Task objective: Exactly the lines from the beginning of the records below through the line with "R12: 68k (DIS2, GND) -> none" must be given again, without pictures.

Before and after images
────
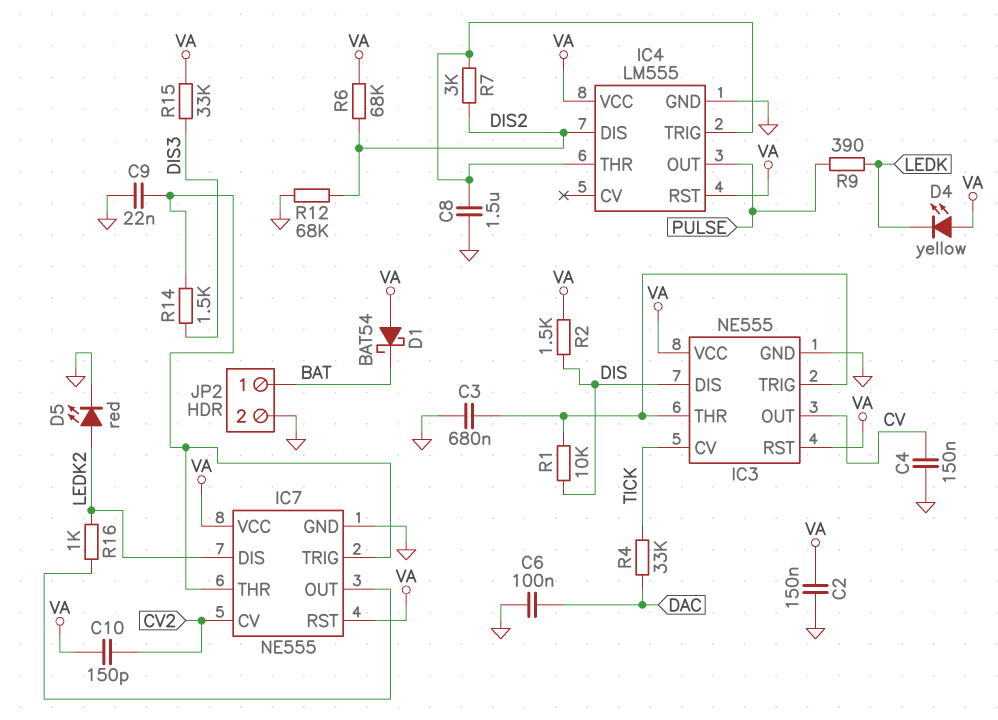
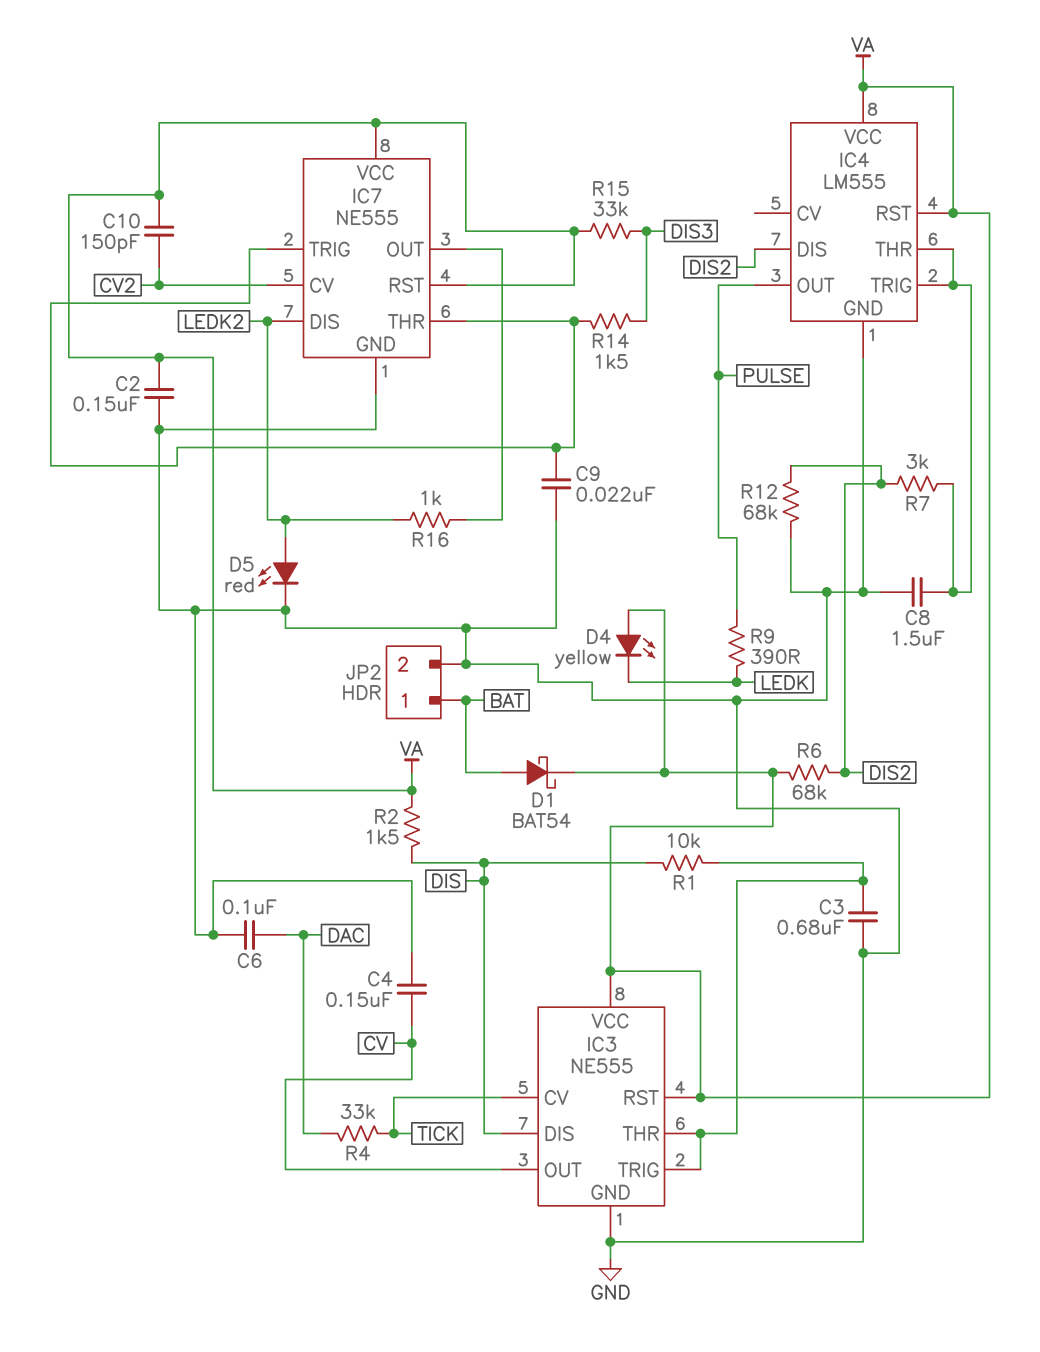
D1: schottky BAT54 (A VA, K BAT) -> schottky BAT54 (A BAT, K VA)

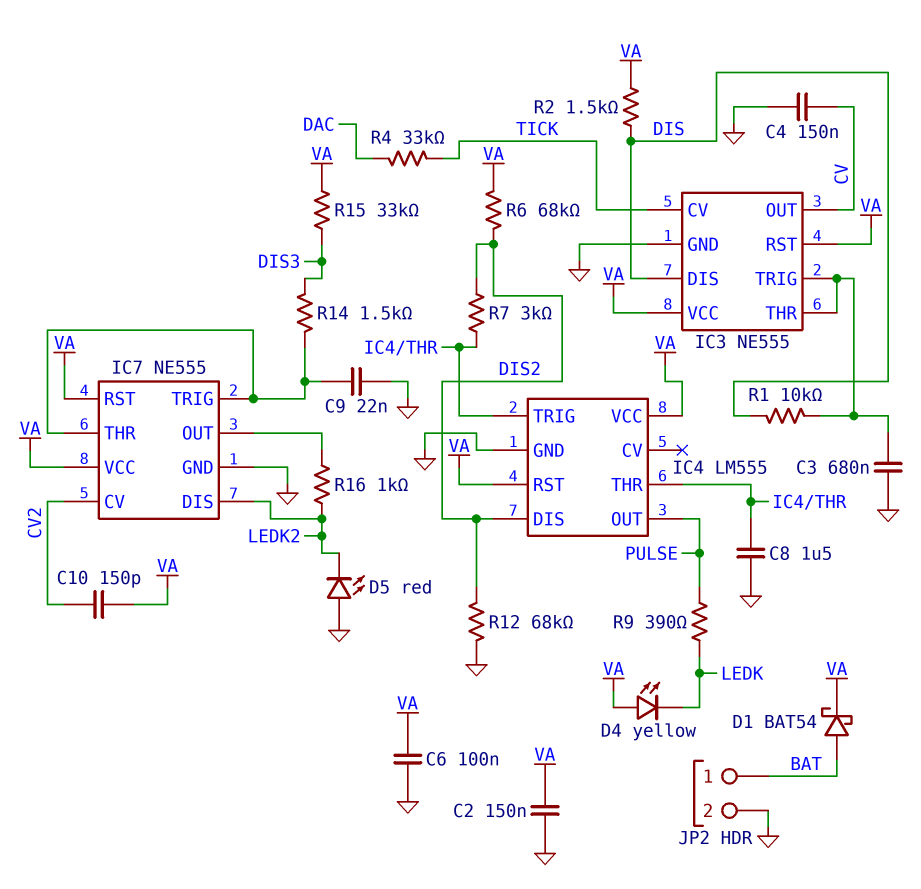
C6: 100nF (DAC, GND) -> 100nF (GND, VA)
D5: LED red (A LEDK2, K GND) -> LED red (A GND, K LEDK2)

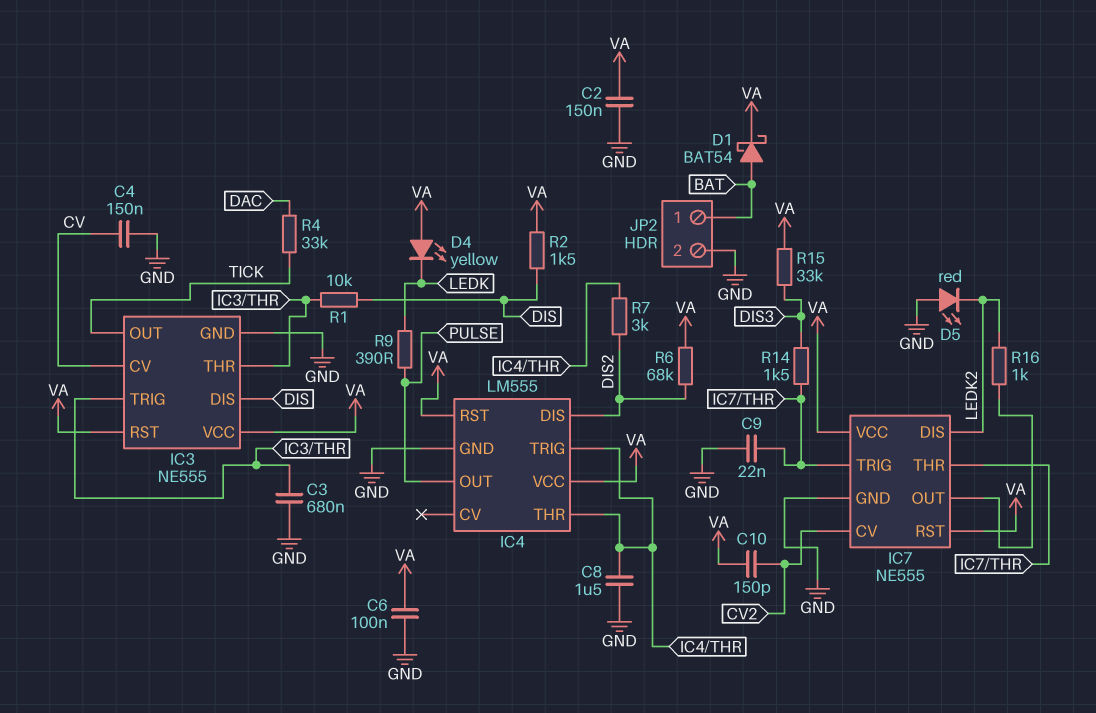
IC3 pin CV: TICK -> CV
IC3 pin OUT: CV -> TICK
R12: 68k (DIS2, GND) -> none

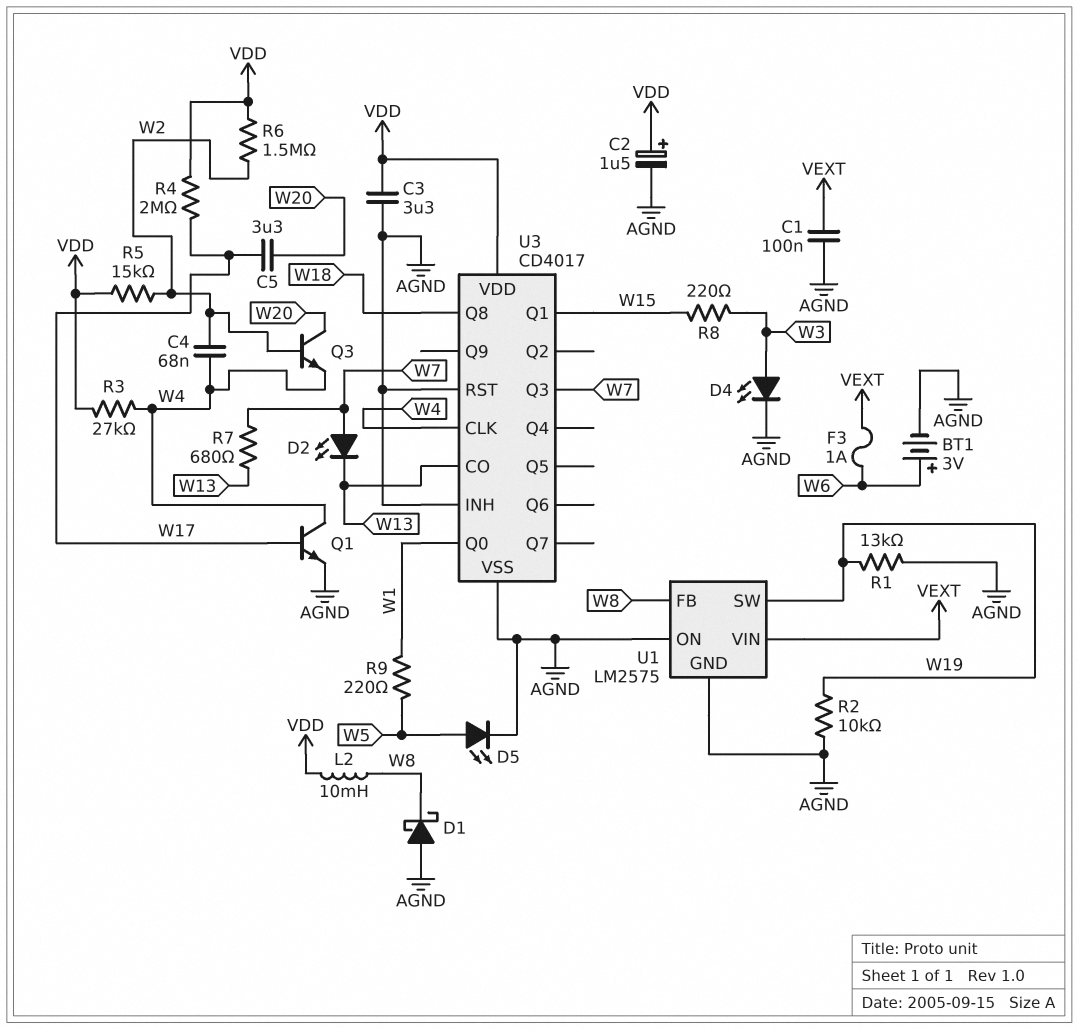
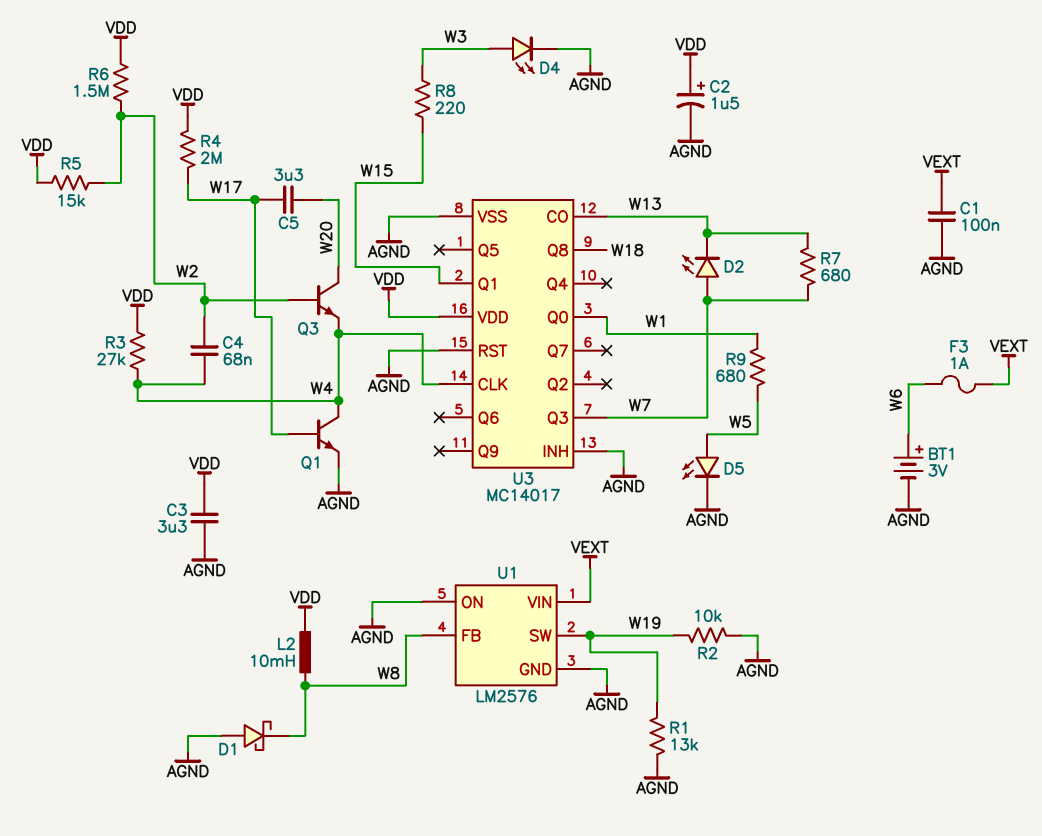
R9: 220 (W1, W5) -> 680 (W1, W5)
U1: LM2575 -> LM2576
U3: CD4017 -> MC14017

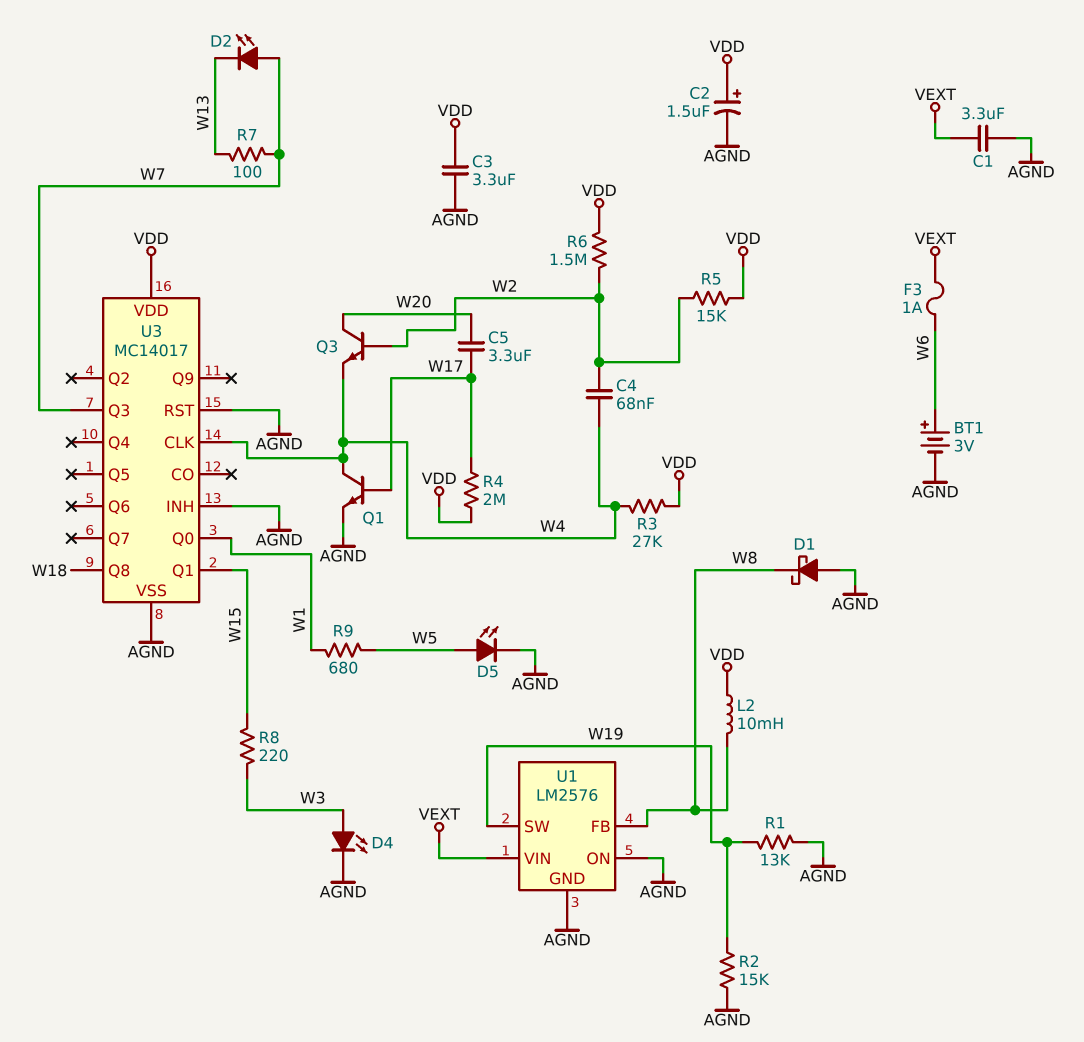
C1: 100nF (AGND, VEXT) -> 3.3uF (AGND, VEXT)
R2: 10k (AGND, W19) -> 15k (AGND, W19)
R7: 680 (W7, W13) -> 100 (W7, W13)
U3 pin CO: W13 -> none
────
Answer box:
D1: schottky BAT54 (A VA, K BAT) -> schottky BAT54 (A BAT, K VA)

C6: 100nF (DAC, GND) -> 100nF (GND, VA)
D5: LED red (A LEDK2, K GND) -> LED red (A GND, K LEDK2)

IC3 pin CV: TICK -> CV
IC3 pin OUT: CV -> TICK
R12: 68k (DIS2, GND) -> none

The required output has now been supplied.